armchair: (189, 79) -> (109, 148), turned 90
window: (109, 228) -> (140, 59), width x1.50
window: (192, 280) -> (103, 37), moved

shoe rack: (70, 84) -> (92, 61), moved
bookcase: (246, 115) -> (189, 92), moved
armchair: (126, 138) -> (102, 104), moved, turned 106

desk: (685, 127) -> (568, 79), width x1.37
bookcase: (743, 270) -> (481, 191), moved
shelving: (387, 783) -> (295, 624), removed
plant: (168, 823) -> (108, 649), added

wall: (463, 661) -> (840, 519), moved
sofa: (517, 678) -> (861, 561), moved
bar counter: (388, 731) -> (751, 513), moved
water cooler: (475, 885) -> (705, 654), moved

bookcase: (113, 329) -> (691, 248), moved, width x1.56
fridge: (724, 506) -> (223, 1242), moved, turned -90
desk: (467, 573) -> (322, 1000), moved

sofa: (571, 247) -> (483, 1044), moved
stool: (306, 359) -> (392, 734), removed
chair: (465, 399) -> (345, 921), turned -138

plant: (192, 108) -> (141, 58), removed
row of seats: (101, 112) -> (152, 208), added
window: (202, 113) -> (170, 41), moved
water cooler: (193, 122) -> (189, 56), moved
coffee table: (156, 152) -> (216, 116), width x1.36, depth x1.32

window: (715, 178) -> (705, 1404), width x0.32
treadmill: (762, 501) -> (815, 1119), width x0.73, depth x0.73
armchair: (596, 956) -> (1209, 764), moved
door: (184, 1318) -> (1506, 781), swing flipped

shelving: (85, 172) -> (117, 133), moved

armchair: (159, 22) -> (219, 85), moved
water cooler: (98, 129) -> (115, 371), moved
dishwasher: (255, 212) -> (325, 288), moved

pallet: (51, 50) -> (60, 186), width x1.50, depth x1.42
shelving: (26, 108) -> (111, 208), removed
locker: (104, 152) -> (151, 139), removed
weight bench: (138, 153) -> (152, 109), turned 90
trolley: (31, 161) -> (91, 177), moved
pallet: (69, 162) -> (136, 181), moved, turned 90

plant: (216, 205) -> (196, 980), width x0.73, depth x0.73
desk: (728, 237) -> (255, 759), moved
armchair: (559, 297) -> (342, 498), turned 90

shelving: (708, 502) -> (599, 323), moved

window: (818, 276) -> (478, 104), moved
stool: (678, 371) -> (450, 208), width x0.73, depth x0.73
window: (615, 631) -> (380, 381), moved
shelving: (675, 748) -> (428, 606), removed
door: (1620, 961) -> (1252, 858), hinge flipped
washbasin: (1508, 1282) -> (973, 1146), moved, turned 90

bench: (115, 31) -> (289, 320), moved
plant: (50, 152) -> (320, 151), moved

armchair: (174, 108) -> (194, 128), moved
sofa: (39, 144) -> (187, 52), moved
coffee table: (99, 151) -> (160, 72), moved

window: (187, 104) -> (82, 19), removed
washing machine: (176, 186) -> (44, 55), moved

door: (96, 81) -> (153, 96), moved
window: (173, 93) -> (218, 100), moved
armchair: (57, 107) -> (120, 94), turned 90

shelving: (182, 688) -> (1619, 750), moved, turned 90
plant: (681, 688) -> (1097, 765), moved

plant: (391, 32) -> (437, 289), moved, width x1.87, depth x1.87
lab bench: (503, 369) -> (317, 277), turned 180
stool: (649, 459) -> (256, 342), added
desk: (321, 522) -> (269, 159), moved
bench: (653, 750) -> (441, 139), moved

────────────────────

Task brief: Please output the exact lines of the records above, beginning with the first and stopping after the line that holds "sofa: (517, 678) -> (861, 561), moved", and nothing else.

Reply to the task:
armchair: (189, 79) -> (109, 148), turned 90
window: (109, 228) -> (140, 59), width x1.50
window: (192, 280) -> (103, 37), moved

shoe rack: (70, 84) -> (92, 61), moved
bookcase: (246, 115) -> (189, 92), moved
armchair: (126, 138) -> (102, 104), moved, turned 106

desk: (685, 127) -> (568, 79), width x1.37
bookcase: (743, 270) -> (481, 191), moved
shelving: (387, 783) -> (295, 624), removed
plant: (168, 823) -> (108, 649), added

wall: (463, 661) -> (840, 519), moved
sofa: (517, 678) -> (861, 561), moved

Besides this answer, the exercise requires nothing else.